Your instructions >> The records that follow are to be repeated exactly, with no pictures carried over.

Input >>
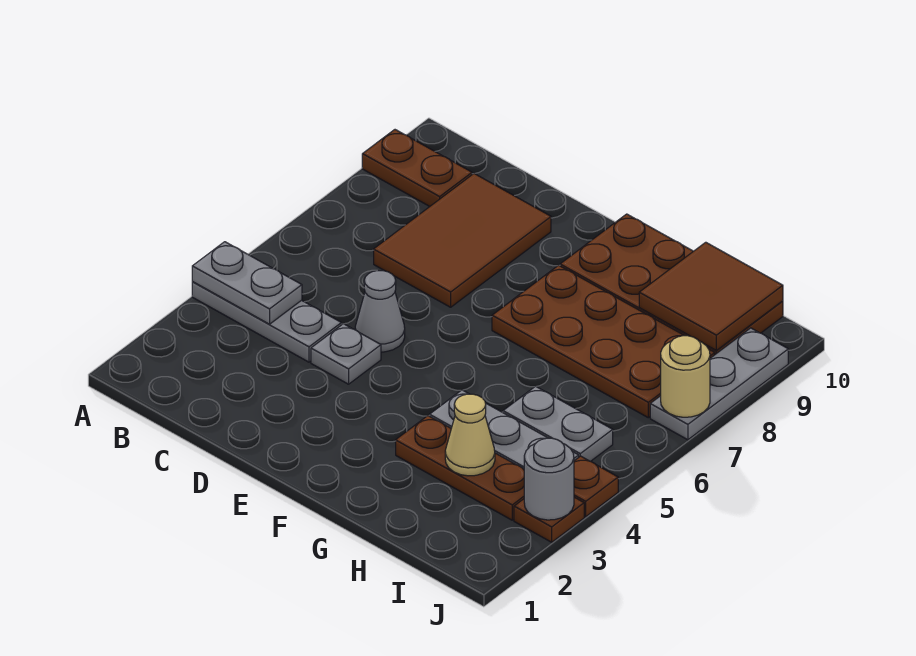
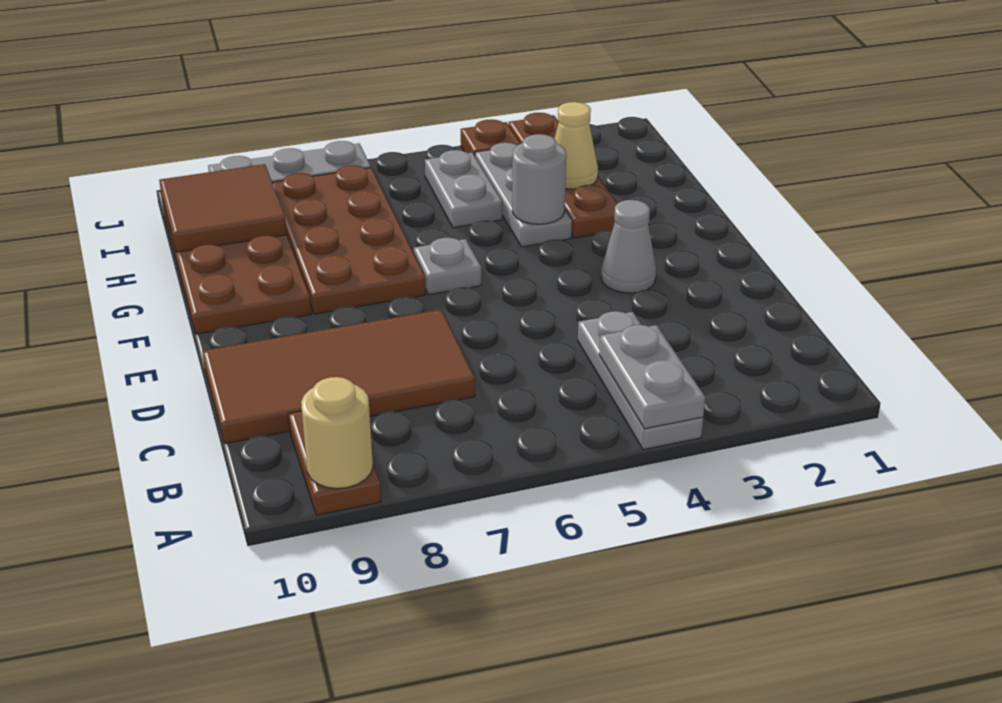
brown tile C7:D9 level 1 -> brown tile C7:D10 level 1
grey plate D4 level 1 -> grey plate F6 level 1
grey cone D5 level 1 -> grey cone E3 level 1
grey round brick J3 level 2 -> grey round brick G4 level 2
tan round brick J7 level 2 -> tan round brick A9 level 2

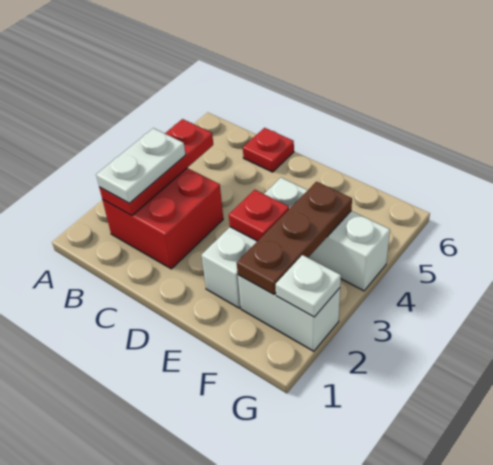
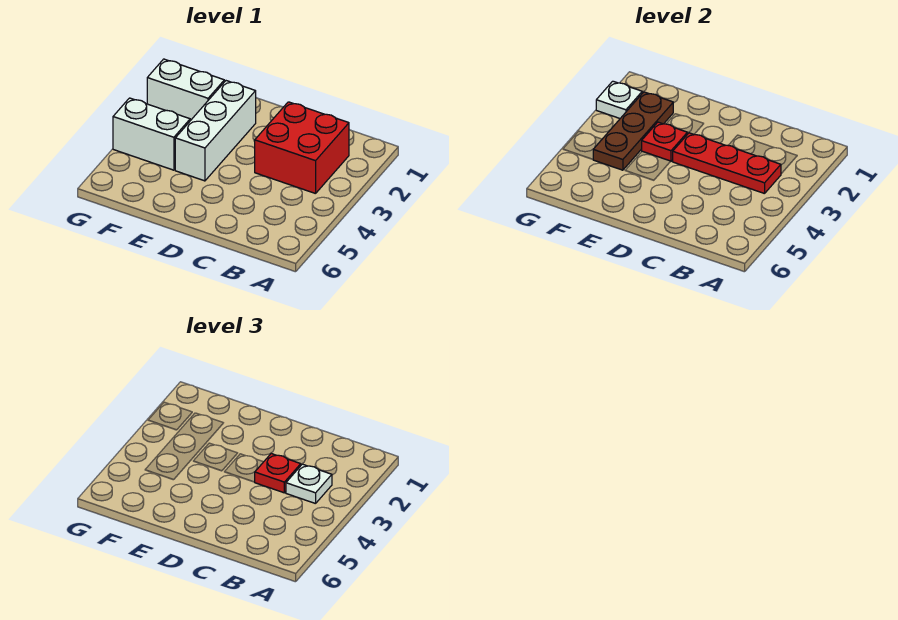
red plate B2:B4 level 2 -> red plate B3:D3 level 2
white plate B2:B3 level 3 -> white plate B3 level 3
red plate C6 level 1 -> red plate C3 level 3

Solution to this exercise >>
brown tile C7:D9 level 1 -> brown tile C7:D10 level 1
grey plate D4 level 1 -> grey plate F6 level 1
grey cone D5 level 1 -> grey cone E3 level 1
grey round brick J3 level 2 -> grey round brick G4 level 2
tan round brick J7 level 2 -> tan round brick A9 level 2

red plate B2:B4 level 2 -> red plate B3:D3 level 2
white plate B2:B3 level 3 -> white plate B3 level 3
red plate C6 level 1 -> red plate C3 level 3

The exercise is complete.